Assignment:
Report every line of the records that contains the word "blue".

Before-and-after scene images
⟨

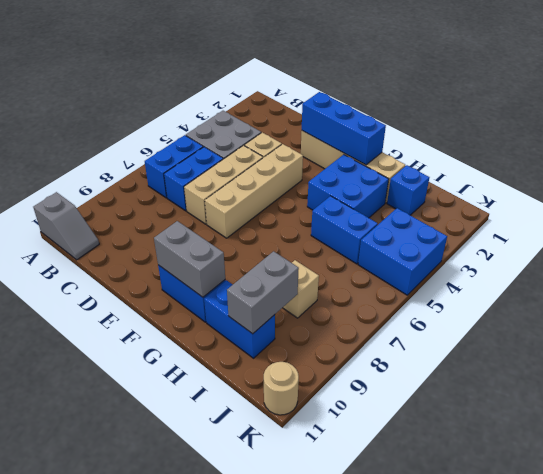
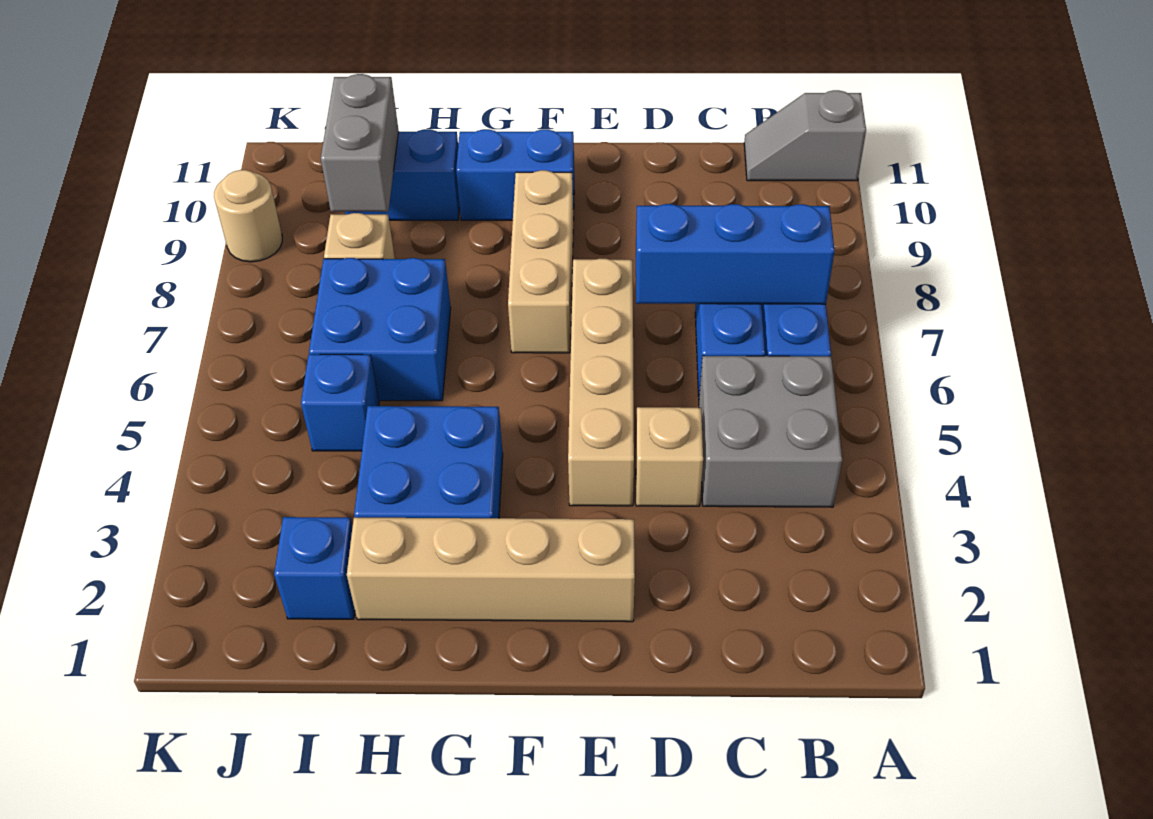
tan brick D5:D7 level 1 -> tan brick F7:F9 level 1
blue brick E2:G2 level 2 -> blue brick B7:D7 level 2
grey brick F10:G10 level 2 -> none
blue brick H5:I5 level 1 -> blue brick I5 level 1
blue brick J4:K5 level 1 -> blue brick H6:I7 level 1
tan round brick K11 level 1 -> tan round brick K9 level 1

⟩

Response to the task:
blue brick E2:G2 level 2 -> blue brick B7:D7 level 2
blue brick H5:I5 level 1 -> blue brick I5 level 1
blue brick J4:K5 level 1 -> blue brick H6:I7 level 1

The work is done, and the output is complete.